- [EXERCISE] The response must contain every record, repeated exactly.

[Stored data]
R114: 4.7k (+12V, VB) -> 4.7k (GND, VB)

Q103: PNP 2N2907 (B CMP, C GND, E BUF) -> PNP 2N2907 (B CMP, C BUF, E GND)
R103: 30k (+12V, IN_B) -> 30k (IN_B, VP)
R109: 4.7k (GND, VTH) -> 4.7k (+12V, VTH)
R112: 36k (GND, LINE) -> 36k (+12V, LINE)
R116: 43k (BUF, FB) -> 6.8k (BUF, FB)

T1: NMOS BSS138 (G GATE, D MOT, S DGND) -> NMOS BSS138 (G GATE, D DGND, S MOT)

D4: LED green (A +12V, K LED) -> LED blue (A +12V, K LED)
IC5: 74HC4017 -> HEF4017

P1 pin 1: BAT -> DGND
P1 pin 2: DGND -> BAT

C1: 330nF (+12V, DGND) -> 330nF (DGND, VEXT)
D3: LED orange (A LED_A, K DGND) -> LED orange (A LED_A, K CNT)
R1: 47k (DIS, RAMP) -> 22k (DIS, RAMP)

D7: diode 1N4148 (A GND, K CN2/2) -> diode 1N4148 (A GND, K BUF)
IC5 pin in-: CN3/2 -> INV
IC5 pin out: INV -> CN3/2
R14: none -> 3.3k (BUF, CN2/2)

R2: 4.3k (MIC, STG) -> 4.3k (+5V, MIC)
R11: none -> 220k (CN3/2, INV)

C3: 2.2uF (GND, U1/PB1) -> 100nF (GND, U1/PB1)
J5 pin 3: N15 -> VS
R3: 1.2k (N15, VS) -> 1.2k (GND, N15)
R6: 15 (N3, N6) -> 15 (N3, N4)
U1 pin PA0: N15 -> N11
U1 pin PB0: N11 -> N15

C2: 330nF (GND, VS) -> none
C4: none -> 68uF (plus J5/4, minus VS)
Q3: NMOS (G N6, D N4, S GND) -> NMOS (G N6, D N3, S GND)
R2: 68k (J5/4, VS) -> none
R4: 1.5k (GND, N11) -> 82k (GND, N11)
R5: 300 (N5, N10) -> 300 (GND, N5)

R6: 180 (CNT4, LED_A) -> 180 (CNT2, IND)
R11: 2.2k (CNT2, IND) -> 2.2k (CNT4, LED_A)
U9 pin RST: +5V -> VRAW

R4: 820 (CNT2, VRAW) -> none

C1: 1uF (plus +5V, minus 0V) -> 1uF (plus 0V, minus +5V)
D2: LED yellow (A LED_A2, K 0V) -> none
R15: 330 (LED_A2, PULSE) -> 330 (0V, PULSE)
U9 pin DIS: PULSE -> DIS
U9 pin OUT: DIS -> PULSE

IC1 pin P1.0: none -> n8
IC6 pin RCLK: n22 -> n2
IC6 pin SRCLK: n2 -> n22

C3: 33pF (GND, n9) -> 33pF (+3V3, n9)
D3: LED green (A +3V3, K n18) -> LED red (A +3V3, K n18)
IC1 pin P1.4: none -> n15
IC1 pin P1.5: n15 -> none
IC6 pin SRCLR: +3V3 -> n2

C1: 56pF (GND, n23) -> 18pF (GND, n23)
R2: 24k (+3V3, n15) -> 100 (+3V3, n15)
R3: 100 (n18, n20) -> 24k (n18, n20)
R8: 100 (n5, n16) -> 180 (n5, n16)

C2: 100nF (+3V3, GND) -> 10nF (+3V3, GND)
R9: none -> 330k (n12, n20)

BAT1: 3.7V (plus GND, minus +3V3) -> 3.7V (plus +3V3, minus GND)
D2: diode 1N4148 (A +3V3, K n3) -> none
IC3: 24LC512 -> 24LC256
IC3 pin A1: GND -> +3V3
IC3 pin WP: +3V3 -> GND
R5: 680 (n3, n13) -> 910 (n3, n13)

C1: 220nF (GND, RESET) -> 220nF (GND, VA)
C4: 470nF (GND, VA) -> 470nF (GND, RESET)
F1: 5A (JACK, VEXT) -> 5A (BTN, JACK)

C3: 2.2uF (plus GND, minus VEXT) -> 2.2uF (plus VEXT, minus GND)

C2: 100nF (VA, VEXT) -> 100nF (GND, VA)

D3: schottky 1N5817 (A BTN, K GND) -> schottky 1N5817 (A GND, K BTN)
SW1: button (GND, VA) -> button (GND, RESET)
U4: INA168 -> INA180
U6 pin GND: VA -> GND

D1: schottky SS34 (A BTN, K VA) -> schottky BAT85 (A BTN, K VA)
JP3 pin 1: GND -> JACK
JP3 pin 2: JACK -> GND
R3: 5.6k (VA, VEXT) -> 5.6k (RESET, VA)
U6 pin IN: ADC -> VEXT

- [SOLUTION TO THE EXERCISE]
R114: 4.7k (+12V, VB) -> 4.7k (GND, VB)

Q103: PNP 2N2907 (B CMP, C GND, E BUF) -> PNP 2N2907 (B CMP, C BUF, E GND)
R103: 30k (+12V, IN_B) -> 30k (IN_B, VP)
R109: 4.7k (GND, VTH) -> 4.7k (+12V, VTH)
R112: 36k (GND, LINE) -> 36k (+12V, LINE)
R116: 43k (BUF, FB) -> 6.8k (BUF, FB)

T1: NMOS BSS138 (G GATE, D MOT, S DGND) -> NMOS BSS138 (G GATE, D DGND, S MOT)

D4: LED green (A +12V, K LED) -> LED blue (A +12V, K LED)
IC5: 74HC4017 -> HEF4017

P1 pin 1: BAT -> DGND
P1 pin 2: DGND -> BAT

C1: 330nF (+12V, DGND) -> 330nF (DGND, VEXT)
D3: LED orange (A LED_A, K DGND) -> LED orange (A LED_A, K CNT)
R1: 47k (DIS, RAMP) -> 22k (DIS, RAMP)

D7: diode 1N4148 (A GND, K CN2/2) -> diode 1N4148 (A GND, K BUF)
IC5 pin in-: CN3/2 -> INV
IC5 pin out: INV -> CN3/2
R14: none -> 3.3k (BUF, CN2/2)

R2: 4.3k (MIC, STG) -> 4.3k (+5V, MIC)
R11: none -> 220k (CN3/2, INV)

C3: 2.2uF (GND, U1/PB1) -> 100nF (GND, U1/PB1)
J5 pin 3: N15 -> VS
R3: 1.2k (N15, VS) -> 1.2k (GND, N15)
R6: 15 (N3, N6) -> 15 (N3, N4)
U1 pin PA0: N15 -> N11
U1 pin PB0: N11 -> N15

C2: 330nF (GND, VS) -> none
C4: none -> 68uF (plus J5/4, minus VS)
Q3: NMOS (G N6, D N4, S GND) -> NMOS (G N6, D N3, S GND)
R2: 68k (J5/4, VS) -> none
R4: 1.5k (GND, N11) -> 82k (GND, N11)
R5: 300 (N5, N10) -> 300 (GND, N5)

R6: 180 (CNT4, LED_A) -> 180 (CNT2, IND)
R11: 2.2k (CNT2, IND) -> 2.2k (CNT4, LED_A)
U9 pin RST: +5V -> VRAW

R4: 820 (CNT2, VRAW) -> none

C1: 1uF (plus +5V, minus 0V) -> 1uF (plus 0V, minus +5V)
D2: LED yellow (A LED_A2, K 0V) -> none
R15: 330 (LED_A2, PULSE) -> 330 (0V, PULSE)
U9 pin DIS: PULSE -> DIS
U9 pin OUT: DIS -> PULSE

IC1 pin P1.0: none -> n8
IC6 pin RCLK: n22 -> n2
IC6 pin SRCLK: n2 -> n22

C3: 33pF (GND, n9) -> 33pF (+3V3, n9)
D3: LED green (A +3V3, K n18) -> LED red (A +3V3, K n18)
IC1 pin P1.4: none -> n15
IC1 pin P1.5: n15 -> none
IC6 pin SRCLR: +3V3 -> n2

C1: 56pF (GND, n23) -> 18pF (GND, n23)
R2: 24k (+3V3, n15) -> 100 (+3V3, n15)
R3: 100 (n18, n20) -> 24k (n18, n20)
R8: 100 (n5, n16) -> 180 (n5, n16)

C2: 100nF (+3V3, GND) -> 10nF (+3V3, GND)
R9: none -> 330k (n12, n20)

BAT1: 3.7V (plus GND, minus +3V3) -> 3.7V (plus +3V3, minus GND)
D2: diode 1N4148 (A +3V3, K n3) -> none
IC3: 24LC512 -> 24LC256
IC3 pin A1: GND -> +3V3
IC3 pin WP: +3V3 -> GND
R5: 680 (n3, n13) -> 910 (n3, n13)

C1: 220nF (GND, RESET) -> 220nF (GND, VA)
C4: 470nF (GND, VA) -> 470nF (GND, RESET)
F1: 5A (JACK, VEXT) -> 5A (BTN, JACK)

C3: 2.2uF (plus GND, minus VEXT) -> 2.2uF (plus VEXT, minus GND)

C2: 100nF (VA, VEXT) -> 100nF (GND, VA)

D3: schottky 1N5817 (A BTN, K GND) -> schottky 1N5817 (A GND, K BTN)
SW1: button (GND, VA) -> button (GND, RESET)
U4: INA168 -> INA180
U6 pin GND: VA -> GND

D1: schottky SS34 (A BTN, K VA) -> schottky BAT85 (A BTN, K VA)
JP3 pin 1: GND -> JACK
JP3 pin 2: JACK -> GND
R3: 5.6k (VA, VEXT) -> 5.6k (RESET, VA)
U6 pin IN: ADC -> VEXT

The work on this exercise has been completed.